▶ _DATASET EXCERPTS_:
◆ ◆ ◆
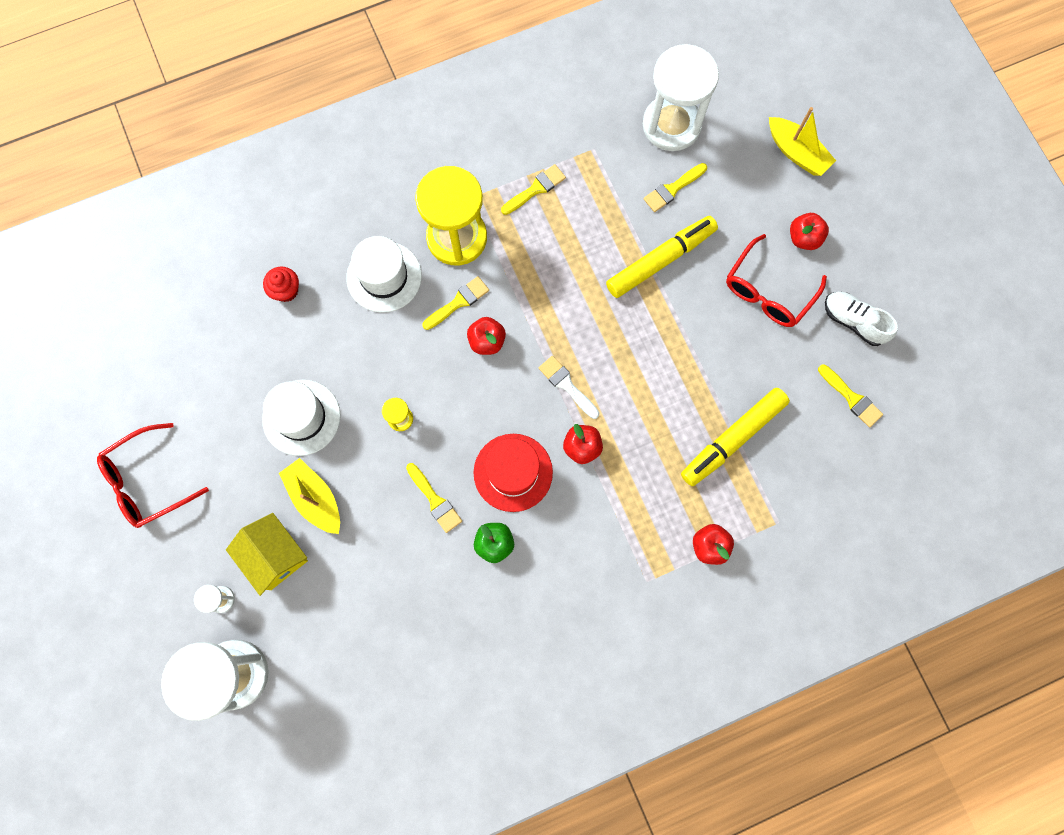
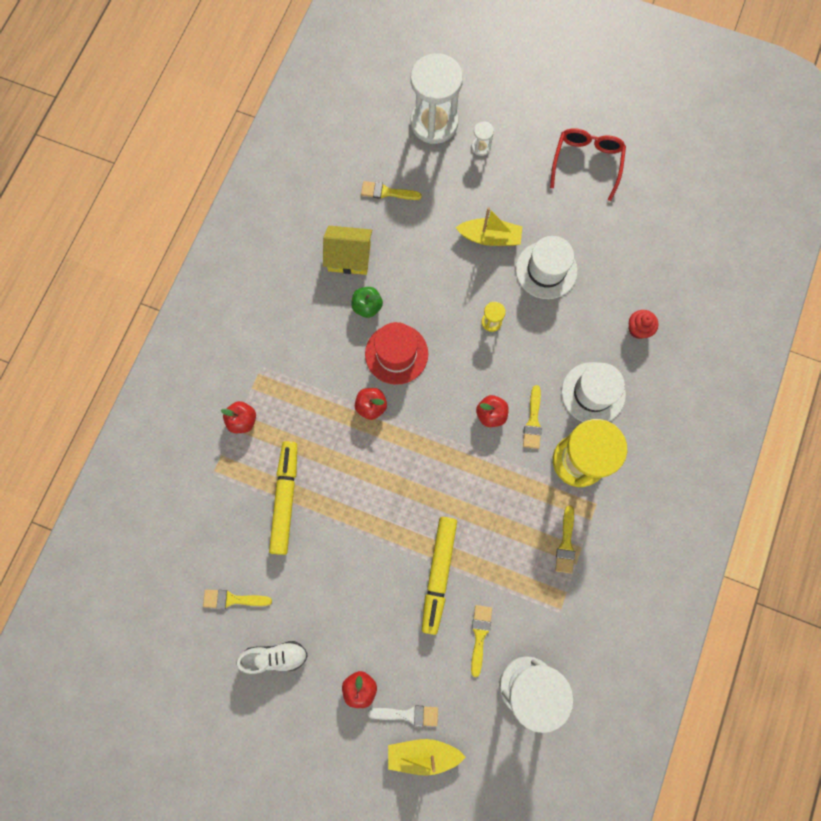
camera: 135 degrees right, 0 degrees up
(274, 555) = (478, 191): yellow house -> yellow house (349, 257)
(435, 500) = (424, 297): yellow brush -> yellow brush (387, 192)
(567, 385) = (416, 434): white brush -> white brush (408, 714)
(768, 291) = (350, 622): red glasses -> none

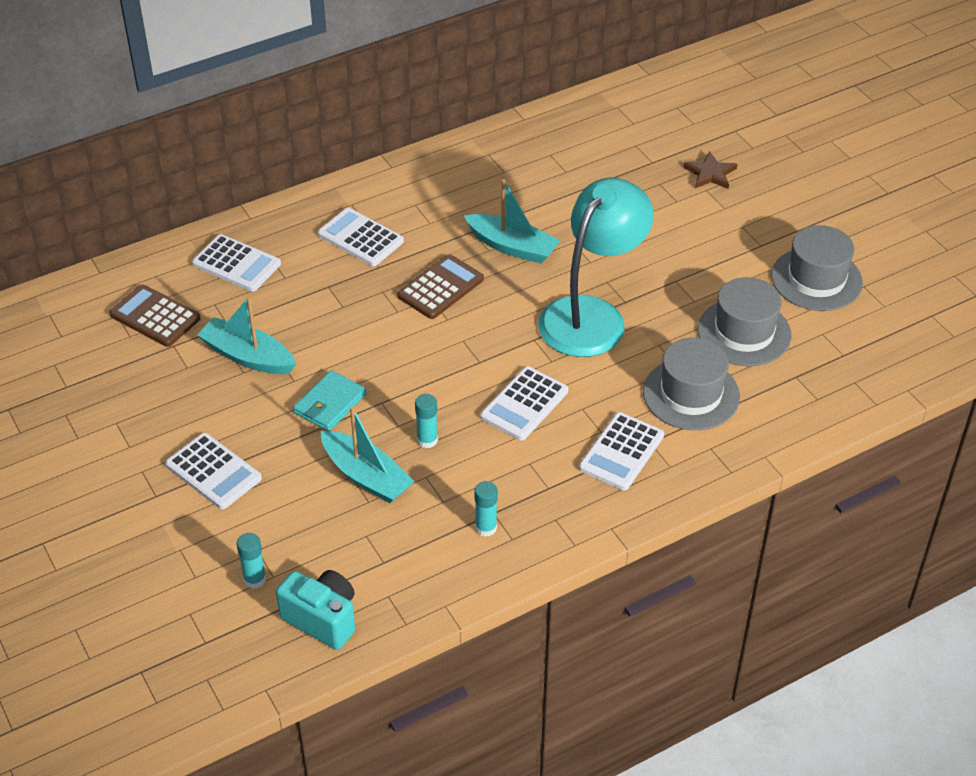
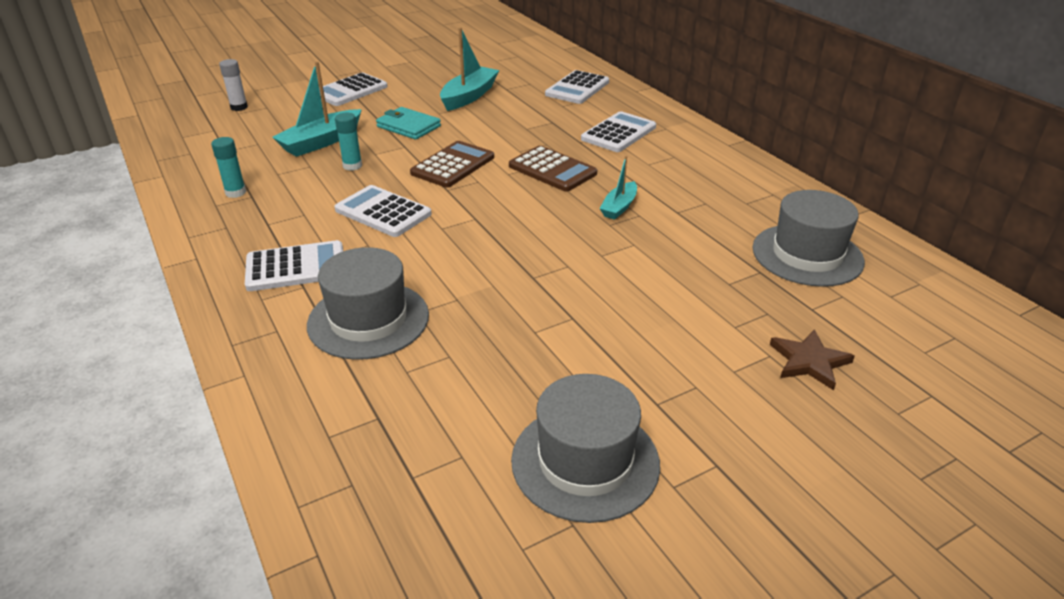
camera: 90 degrees right, 10 degrees down
(155, 317) = (516, 66): brown calculator -> brown calculator (453, 165)
(254, 579) = (239, 107): turquoise glue stick -> white glue stick
(322, 619) = (185, 130): turquoise camera -> none
(512, 247) = (619, 207): turquoise boat -> turquoise boat, size x0.59
(591, 315) = (510, 254): turquoise lamp -> none
(621, 452) = (296, 267): white calculator -> white calculator turned 135 degrees clockwise
(744, 332) = (471, 372): grey hat -> grey hat (807, 255)

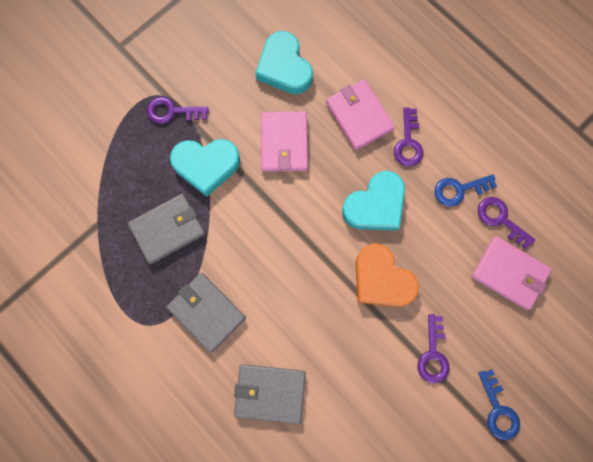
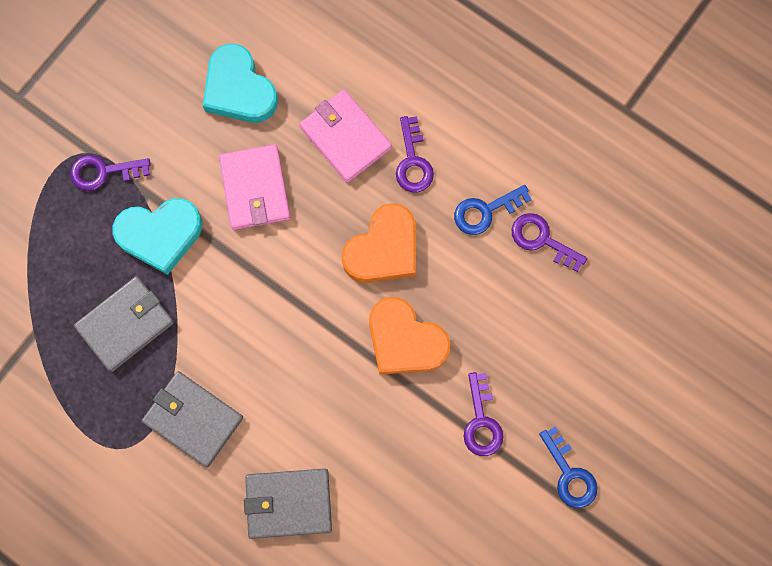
camera: 10 degrees left, 0 degrees up
(375, 205) = (383, 249): turquoise heart -> orange heart
(509, 273) = (562, 305): pink wallet -> none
◆ ◆ ◆
▶ _DIRECTIONS FOR THIS TASK_:
Using the material above, restate word for word the lines from the line that has "(591, 315) = (510, 254): turquoise" to the last line, inclusive, with pictures omitted.

▶ _WRITTEN RESPONSE_:
(591, 315) = (510, 254): turquoise lamp -> none
(621, 452) = (296, 267): white calculator -> white calculator turned 135 degrees clockwise
(744, 332) = (471, 372): grey hat -> grey hat (807, 255)

camera: 10 degrees left, 0 degrees up
(375, 205) = (383, 249): turquoise heart -> orange heart
(509, 273) = (562, 305): pink wallet -> none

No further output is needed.